▶ _Your instructions_:
Look through the records below for lines containing the string "blue", and report how many there are, nothing else.

__________

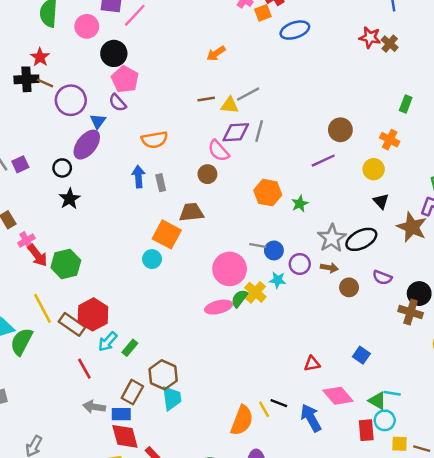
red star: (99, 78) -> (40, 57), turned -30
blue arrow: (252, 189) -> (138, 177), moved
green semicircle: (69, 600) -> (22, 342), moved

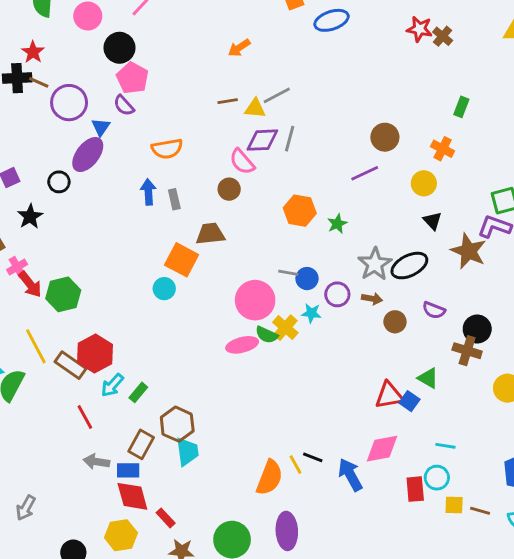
black star: (70, 199) -> (30, 217), moved
green semicircle: (239, 298) -> (267, 335), turned -102
red triangle: (312, 364) -> (389, 395), moved, size x1.5
pink diamond: (338, 396) -> (382, 449), turned -60
green triangle: (377, 401) -> (428, 378), moved

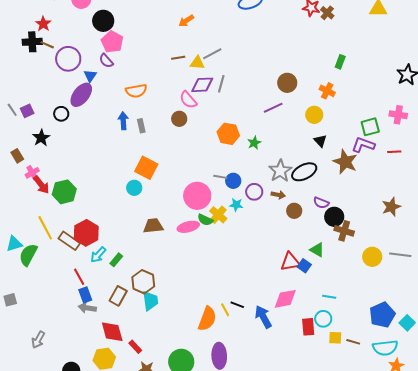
brown trapezoid: (210, 234) -> (153, 226), moved
black circle: (477, 329) -> (334, 217), moved
blue rectangle: (128, 470) -> (85, 295), moved, turned 70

__________

▶ _Exercise response_:
2